WORK REQUIRED: Write out each entry again. Keep every word exactly as it is.

EXTRACTED RECORDS:
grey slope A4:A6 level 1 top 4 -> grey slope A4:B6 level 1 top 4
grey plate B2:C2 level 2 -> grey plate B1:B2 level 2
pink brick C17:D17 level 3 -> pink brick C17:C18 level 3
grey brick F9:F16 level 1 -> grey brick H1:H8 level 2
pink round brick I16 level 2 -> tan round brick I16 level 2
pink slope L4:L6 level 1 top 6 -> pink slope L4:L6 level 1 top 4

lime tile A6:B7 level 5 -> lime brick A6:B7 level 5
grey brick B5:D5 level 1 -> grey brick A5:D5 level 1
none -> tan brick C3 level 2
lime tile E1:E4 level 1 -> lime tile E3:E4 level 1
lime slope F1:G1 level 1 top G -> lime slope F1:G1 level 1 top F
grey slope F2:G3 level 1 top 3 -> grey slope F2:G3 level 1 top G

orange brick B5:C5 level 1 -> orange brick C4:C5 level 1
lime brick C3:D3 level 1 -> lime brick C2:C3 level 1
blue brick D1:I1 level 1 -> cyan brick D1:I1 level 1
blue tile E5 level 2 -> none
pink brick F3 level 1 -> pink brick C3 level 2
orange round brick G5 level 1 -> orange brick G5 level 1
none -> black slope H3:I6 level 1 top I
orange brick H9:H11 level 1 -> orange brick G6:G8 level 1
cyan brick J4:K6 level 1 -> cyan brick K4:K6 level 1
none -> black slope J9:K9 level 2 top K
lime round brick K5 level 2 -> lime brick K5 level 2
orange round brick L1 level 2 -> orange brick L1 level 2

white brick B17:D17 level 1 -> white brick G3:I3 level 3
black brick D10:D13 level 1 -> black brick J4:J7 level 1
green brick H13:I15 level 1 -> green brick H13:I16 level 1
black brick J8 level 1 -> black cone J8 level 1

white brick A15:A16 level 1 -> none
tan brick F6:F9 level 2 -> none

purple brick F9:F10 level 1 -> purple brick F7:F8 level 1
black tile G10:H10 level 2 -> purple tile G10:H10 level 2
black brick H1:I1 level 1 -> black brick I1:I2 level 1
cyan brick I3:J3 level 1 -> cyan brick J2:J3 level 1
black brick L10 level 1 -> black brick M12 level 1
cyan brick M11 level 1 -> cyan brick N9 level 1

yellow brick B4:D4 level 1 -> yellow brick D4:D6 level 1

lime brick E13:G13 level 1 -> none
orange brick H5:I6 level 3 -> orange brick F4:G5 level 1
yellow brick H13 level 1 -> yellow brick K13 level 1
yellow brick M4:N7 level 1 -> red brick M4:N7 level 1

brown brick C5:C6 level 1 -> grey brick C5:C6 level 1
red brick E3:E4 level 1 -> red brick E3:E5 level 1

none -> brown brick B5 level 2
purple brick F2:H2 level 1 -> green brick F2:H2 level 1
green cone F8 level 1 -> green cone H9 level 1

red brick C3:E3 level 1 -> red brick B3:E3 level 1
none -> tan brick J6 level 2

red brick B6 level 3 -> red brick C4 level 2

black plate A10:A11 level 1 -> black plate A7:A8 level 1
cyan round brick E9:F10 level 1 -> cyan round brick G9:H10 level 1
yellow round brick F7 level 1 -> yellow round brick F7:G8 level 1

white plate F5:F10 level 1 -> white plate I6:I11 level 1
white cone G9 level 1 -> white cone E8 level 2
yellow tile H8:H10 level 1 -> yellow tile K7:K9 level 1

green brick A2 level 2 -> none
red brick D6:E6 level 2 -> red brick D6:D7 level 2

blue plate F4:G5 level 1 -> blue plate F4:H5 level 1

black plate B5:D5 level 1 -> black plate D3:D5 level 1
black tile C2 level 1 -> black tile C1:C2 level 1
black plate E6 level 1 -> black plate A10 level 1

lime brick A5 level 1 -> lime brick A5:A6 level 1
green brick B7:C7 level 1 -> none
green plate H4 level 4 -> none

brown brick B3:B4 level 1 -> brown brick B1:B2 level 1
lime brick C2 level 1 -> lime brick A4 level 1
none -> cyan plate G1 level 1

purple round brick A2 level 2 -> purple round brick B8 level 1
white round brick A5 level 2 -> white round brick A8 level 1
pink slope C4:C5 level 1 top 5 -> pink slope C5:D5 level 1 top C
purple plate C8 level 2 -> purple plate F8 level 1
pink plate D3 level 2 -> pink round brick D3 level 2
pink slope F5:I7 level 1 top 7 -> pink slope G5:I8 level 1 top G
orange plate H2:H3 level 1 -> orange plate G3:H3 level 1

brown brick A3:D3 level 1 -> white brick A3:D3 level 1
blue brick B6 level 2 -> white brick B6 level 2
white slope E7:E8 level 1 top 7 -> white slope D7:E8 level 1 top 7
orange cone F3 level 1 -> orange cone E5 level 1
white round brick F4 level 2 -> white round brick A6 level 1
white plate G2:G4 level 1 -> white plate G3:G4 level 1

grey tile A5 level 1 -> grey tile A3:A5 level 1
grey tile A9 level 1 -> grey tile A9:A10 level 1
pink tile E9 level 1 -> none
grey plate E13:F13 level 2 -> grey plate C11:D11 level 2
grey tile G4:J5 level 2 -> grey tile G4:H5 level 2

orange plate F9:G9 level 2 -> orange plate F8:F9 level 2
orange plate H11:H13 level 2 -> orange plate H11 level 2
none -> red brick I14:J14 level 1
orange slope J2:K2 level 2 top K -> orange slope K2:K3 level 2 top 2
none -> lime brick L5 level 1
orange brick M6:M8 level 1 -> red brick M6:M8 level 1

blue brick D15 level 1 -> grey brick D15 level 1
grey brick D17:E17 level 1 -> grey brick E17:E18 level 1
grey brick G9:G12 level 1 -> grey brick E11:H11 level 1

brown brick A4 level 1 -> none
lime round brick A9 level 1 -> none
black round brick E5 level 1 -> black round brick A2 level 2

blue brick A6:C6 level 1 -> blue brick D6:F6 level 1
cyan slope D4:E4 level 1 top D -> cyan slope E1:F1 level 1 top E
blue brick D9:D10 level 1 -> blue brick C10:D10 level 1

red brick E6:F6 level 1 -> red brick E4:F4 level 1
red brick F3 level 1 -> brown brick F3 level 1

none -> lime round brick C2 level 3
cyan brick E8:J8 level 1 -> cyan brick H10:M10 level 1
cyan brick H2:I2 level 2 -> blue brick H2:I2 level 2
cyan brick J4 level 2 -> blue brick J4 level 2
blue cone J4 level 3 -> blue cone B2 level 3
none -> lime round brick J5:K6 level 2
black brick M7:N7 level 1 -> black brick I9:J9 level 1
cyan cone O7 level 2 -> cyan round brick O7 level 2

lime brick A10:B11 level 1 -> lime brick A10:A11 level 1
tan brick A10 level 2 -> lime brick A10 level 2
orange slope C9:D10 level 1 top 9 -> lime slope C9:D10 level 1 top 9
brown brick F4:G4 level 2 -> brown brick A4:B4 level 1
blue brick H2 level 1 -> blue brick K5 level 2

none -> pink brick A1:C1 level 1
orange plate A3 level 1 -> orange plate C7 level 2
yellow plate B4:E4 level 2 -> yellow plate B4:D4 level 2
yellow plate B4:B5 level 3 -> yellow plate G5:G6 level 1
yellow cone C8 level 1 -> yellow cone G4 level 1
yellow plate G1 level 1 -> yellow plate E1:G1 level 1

EXERCISE SOLUTION:
grey slope A4:A6 level 1 top 4 -> grey slope A4:B6 level 1 top 4
grey plate B2:C2 level 2 -> grey plate B1:B2 level 2
pink brick C17:D17 level 3 -> pink brick C17:C18 level 3
grey brick F9:F16 level 1 -> grey brick H1:H8 level 2
pink round brick I16 level 2 -> tan round brick I16 level 2
pink slope L4:L6 level 1 top 6 -> pink slope L4:L6 level 1 top 4

lime tile A6:B7 level 5 -> lime brick A6:B7 level 5
grey brick B5:D5 level 1 -> grey brick A5:D5 level 1
none -> tan brick C3 level 2
lime tile E1:E4 level 1 -> lime tile E3:E4 level 1
lime slope F1:G1 level 1 top G -> lime slope F1:G1 level 1 top F
grey slope F2:G3 level 1 top 3 -> grey slope F2:G3 level 1 top G

orange brick B5:C5 level 1 -> orange brick C4:C5 level 1
lime brick C3:D3 level 1 -> lime brick C2:C3 level 1
blue brick D1:I1 level 1 -> cyan brick D1:I1 level 1
blue tile E5 level 2 -> none
pink brick F3 level 1 -> pink brick C3 level 2
orange round brick G5 level 1 -> orange brick G5 level 1
none -> black slope H3:I6 level 1 top I
orange brick H9:H11 level 1 -> orange brick G6:G8 level 1
cyan brick J4:K6 level 1 -> cyan brick K4:K6 level 1
none -> black slope J9:K9 level 2 top K
lime round brick K5 level 2 -> lime brick K5 level 2
orange round brick L1 level 2 -> orange brick L1 level 2

white brick B17:D17 level 1 -> white brick G3:I3 level 3
black brick D10:D13 level 1 -> black brick J4:J7 level 1
green brick H13:I15 level 1 -> green brick H13:I16 level 1
black brick J8 level 1 -> black cone J8 level 1

white brick A15:A16 level 1 -> none
tan brick F6:F9 level 2 -> none

purple brick F9:F10 level 1 -> purple brick F7:F8 level 1
black tile G10:H10 level 2 -> purple tile G10:H10 level 2
black brick H1:I1 level 1 -> black brick I1:I2 level 1
cyan brick I3:J3 level 1 -> cyan brick J2:J3 level 1
black brick L10 level 1 -> black brick M12 level 1
cyan brick M11 level 1 -> cyan brick N9 level 1

yellow brick B4:D4 level 1 -> yellow brick D4:D6 level 1

lime brick E13:G13 level 1 -> none
orange brick H5:I6 level 3 -> orange brick F4:G5 level 1
yellow brick H13 level 1 -> yellow brick K13 level 1
yellow brick M4:N7 level 1 -> red brick M4:N7 level 1

brown brick C5:C6 level 1 -> grey brick C5:C6 level 1
red brick E3:E4 level 1 -> red brick E3:E5 level 1

none -> brown brick B5 level 2
purple brick F2:H2 level 1 -> green brick F2:H2 level 1
green cone F8 level 1 -> green cone H9 level 1

red brick C3:E3 level 1 -> red brick B3:E3 level 1
none -> tan brick J6 level 2

red brick B6 level 3 -> red brick C4 level 2

black plate A10:A11 level 1 -> black plate A7:A8 level 1
cyan round brick E9:F10 level 1 -> cyan round brick G9:H10 level 1
yellow round brick F7 level 1 -> yellow round brick F7:G8 level 1

white plate F5:F10 level 1 -> white plate I6:I11 level 1
white cone G9 level 1 -> white cone E8 level 2
yellow tile H8:H10 level 1 -> yellow tile K7:K9 level 1

green brick A2 level 2 -> none
red brick D6:E6 level 2 -> red brick D6:D7 level 2

blue plate F4:G5 level 1 -> blue plate F4:H5 level 1

black plate B5:D5 level 1 -> black plate D3:D5 level 1
black tile C2 level 1 -> black tile C1:C2 level 1
black plate E6 level 1 -> black plate A10 level 1

lime brick A5 level 1 -> lime brick A5:A6 level 1
green brick B7:C7 level 1 -> none
green plate H4 level 4 -> none

brown brick B3:B4 level 1 -> brown brick B1:B2 level 1
lime brick C2 level 1 -> lime brick A4 level 1
none -> cyan plate G1 level 1

purple round brick A2 level 2 -> purple round brick B8 level 1
white round brick A5 level 2 -> white round brick A8 level 1
pink slope C4:C5 level 1 top 5 -> pink slope C5:D5 level 1 top C
purple plate C8 level 2 -> purple plate F8 level 1
pink plate D3 level 2 -> pink round brick D3 level 2
pink slope F5:I7 level 1 top 7 -> pink slope G5:I8 level 1 top G
orange plate H2:H3 level 1 -> orange plate G3:H3 level 1

brown brick A3:D3 level 1 -> white brick A3:D3 level 1
blue brick B6 level 2 -> white brick B6 level 2
white slope E7:E8 level 1 top 7 -> white slope D7:E8 level 1 top 7
orange cone F3 level 1 -> orange cone E5 level 1
white round brick F4 level 2 -> white round brick A6 level 1
white plate G2:G4 level 1 -> white plate G3:G4 level 1

grey tile A5 level 1 -> grey tile A3:A5 level 1
grey tile A9 level 1 -> grey tile A9:A10 level 1
pink tile E9 level 1 -> none
grey plate E13:F13 level 2 -> grey plate C11:D11 level 2
grey tile G4:J5 level 2 -> grey tile G4:H5 level 2

orange plate F9:G9 level 2 -> orange plate F8:F9 level 2
orange plate H11:H13 level 2 -> orange plate H11 level 2
none -> red brick I14:J14 level 1
orange slope J2:K2 level 2 top K -> orange slope K2:K3 level 2 top 2
none -> lime brick L5 level 1
orange brick M6:M8 level 1 -> red brick M6:M8 level 1

blue brick D15 level 1 -> grey brick D15 level 1
grey brick D17:E17 level 1 -> grey brick E17:E18 level 1
grey brick G9:G12 level 1 -> grey brick E11:H11 level 1

brown brick A4 level 1 -> none
lime round brick A9 level 1 -> none
black round brick E5 level 1 -> black round brick A2 level 2

blue brick A6:C6 level 1 -> blue brick D6:F6 level 1
cyan slope D4:E4 level 1 top D -> cyan slope E1:F1 level 1 top E
blue brick D9:D10 level 1 -> blue brick C10:D10 level 1

red brick E6:F6 level 1 -> red brick E4:F4 level 1
red brick F3 level 1 -> brown brick F3 level 1

none -> lime round brick C2 level 3
cyan brick E8:J8 level 1 -> cyan brick H10:M10 level 1
cyan brick H2:I2 level 2 -> blue brick H2:I2 level 2
cyan brick J4 level 2 -> blue brick J4 level 2
blue cone J4 level 3 -> blue cone B2 level 3
none -> lime round brick J5:K6 level 2
black brick M7:N7 level 1 -> black brick I9:J9 level 1
cyan cone O7 level 2 -> cyan round brick O7 level 2

lime brick A10:B11 level 1 -> lime brick A10:A11 level 1
tan brick A10 level 2 -> lime brick A10 level 2
orange slope C9:D10 level 1 top 9 -> lime slope C9:D10 level 1 top 9
brown brick F4:G4 level 2 -> brown brick A4:B4 level 1
blue brick H2 level 1 -> blue brick K5 level 2

none -> pink brick A1:C1 level 1
orange plate A3 level 1 -> orange plate C7 level 2
yellow plate B4:E4 level 2 -> yellow plate B4:D4 level 2
yellow plate B4:B5 level 3 -> yellow plate G5:G6 level 1
yellow cone C8 level 1 -> yellow cone G4 level 1
yellow plate G1 level 1 -> yellow plate E1:G1 level 1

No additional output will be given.